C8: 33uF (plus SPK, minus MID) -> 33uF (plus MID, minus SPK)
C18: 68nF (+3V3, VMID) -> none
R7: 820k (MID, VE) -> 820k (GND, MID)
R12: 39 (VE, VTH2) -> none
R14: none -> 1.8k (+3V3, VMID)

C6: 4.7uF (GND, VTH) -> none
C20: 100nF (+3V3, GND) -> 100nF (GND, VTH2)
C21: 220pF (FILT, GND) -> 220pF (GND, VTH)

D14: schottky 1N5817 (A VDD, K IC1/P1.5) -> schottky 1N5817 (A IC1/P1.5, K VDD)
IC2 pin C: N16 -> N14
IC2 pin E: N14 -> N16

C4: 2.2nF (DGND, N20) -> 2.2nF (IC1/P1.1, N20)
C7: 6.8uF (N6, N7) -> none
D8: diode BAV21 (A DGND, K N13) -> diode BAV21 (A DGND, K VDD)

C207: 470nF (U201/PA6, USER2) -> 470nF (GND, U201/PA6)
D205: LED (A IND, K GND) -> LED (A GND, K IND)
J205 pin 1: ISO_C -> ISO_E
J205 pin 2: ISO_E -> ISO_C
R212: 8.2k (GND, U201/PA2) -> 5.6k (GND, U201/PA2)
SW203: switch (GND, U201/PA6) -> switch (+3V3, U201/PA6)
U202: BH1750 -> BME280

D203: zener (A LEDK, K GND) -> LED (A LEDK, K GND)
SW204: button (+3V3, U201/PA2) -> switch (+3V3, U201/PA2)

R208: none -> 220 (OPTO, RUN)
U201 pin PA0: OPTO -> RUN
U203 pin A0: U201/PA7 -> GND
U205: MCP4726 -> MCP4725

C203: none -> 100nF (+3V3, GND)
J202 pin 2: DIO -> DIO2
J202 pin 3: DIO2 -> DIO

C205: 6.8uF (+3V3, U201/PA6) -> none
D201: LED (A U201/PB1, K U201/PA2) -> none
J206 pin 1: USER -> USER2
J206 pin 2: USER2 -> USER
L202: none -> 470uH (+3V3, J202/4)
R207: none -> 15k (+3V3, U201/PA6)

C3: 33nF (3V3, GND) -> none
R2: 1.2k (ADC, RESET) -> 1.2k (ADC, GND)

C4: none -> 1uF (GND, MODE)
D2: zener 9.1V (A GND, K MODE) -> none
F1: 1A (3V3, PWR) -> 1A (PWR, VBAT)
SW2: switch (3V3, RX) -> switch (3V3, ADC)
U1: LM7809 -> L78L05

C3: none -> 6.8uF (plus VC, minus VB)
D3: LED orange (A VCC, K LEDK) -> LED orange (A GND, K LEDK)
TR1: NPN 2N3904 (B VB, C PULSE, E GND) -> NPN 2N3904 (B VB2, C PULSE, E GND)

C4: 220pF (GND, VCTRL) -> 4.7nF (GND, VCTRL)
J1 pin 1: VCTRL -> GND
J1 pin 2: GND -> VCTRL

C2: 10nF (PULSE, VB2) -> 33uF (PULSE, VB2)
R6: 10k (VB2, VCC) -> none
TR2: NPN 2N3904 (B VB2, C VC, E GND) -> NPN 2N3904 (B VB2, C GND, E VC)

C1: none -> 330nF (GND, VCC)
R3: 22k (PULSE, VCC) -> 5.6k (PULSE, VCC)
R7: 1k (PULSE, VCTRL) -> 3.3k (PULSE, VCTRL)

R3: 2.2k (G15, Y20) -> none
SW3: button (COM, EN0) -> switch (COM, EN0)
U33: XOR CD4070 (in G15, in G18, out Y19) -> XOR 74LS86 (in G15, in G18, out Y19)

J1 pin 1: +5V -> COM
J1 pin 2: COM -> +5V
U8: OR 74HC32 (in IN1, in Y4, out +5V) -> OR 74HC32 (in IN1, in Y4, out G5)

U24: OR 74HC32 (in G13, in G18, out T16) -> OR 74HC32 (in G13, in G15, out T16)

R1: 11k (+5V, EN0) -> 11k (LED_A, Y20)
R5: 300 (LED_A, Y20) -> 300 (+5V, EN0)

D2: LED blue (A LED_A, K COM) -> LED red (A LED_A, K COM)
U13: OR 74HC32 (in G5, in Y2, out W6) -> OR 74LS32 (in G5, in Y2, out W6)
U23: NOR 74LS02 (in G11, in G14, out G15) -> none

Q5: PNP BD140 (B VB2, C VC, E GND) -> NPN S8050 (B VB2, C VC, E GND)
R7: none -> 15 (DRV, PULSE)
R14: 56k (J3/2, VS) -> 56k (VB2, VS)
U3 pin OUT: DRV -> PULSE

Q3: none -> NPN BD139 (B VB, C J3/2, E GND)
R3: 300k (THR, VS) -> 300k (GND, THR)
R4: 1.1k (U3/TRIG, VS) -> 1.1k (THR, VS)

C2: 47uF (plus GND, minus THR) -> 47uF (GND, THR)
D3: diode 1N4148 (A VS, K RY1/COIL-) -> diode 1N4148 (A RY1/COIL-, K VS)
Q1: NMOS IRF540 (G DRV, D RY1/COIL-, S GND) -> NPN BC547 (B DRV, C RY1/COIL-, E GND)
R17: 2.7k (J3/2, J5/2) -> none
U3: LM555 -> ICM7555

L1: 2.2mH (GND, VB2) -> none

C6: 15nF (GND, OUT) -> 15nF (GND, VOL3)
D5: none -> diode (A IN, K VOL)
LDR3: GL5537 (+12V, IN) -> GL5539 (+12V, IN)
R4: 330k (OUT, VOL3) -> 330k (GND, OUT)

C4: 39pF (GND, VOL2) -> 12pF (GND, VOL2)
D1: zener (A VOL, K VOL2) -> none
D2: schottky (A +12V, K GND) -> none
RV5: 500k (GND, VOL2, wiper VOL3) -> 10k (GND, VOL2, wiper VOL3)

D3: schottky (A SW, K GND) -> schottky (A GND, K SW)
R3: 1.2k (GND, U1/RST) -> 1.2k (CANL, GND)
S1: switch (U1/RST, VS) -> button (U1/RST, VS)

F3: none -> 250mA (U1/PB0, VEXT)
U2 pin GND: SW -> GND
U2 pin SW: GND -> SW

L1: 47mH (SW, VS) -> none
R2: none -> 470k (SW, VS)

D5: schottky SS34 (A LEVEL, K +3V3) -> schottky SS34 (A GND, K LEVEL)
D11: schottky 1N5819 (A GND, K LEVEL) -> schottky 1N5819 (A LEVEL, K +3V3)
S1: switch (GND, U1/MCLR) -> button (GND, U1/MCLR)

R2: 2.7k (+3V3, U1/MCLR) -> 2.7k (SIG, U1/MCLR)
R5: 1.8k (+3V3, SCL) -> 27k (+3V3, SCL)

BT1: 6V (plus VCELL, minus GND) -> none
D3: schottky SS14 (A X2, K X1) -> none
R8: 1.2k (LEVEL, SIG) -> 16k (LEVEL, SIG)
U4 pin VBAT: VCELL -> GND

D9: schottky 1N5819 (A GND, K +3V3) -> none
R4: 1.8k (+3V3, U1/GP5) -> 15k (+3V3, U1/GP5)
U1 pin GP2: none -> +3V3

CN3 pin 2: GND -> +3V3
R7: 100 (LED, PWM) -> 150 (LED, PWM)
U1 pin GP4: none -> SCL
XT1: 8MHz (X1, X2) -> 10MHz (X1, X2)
========================================
WHAT TO WORK ON: Return only those lines that run from the one containing "D5: schottky SS34" through the end of the entries, keeping each exactly as written.

PROBLEM SOLUTION:
D5: schottky SS34 (A LEVEL, K +3V3) -> schottky SS34 (A GND, K LEVEL)
D11: schottky 1N5819 (A GND, K LEVEL) -> schottky 1N5819 (A LEVEL, K +3V3)
S1: switch (GND, U1/MCLR) -> button (GND, U1/MCLR)

R2: 2.7k (+3V3, U1/MCLR) -> 2.7k (SIG, U1/MCLR)
R5: 1.8k (+3V3, SCL) -> 27k (+3V3, SCL)

BT1: 6V (plus VCELL, minus GND) -> none
D3: schottky SS14 (A X2, K X1) -> none
R8: 1.2k (LEVEL, SIG) -> 16k (LEVEL, SIG)
U4 pin VBAT: VCELL -> GND

D9: schottky 1N5819 (A GND, K +3V3) -> none
R4: 1.8k (+3V3, U1/GP5) -> 15k (+3V3, U1/GP5)
U1 pin GP2: none -> +3V3

CN3 pin 2: GND -> +3V3
R7: 100 (LED, PWM) -> 150 (LED, PWM)
U1 pin GP4: none -> SCL
XT1: 8MHz (X1, X2) -> 10MHz (X1, X2)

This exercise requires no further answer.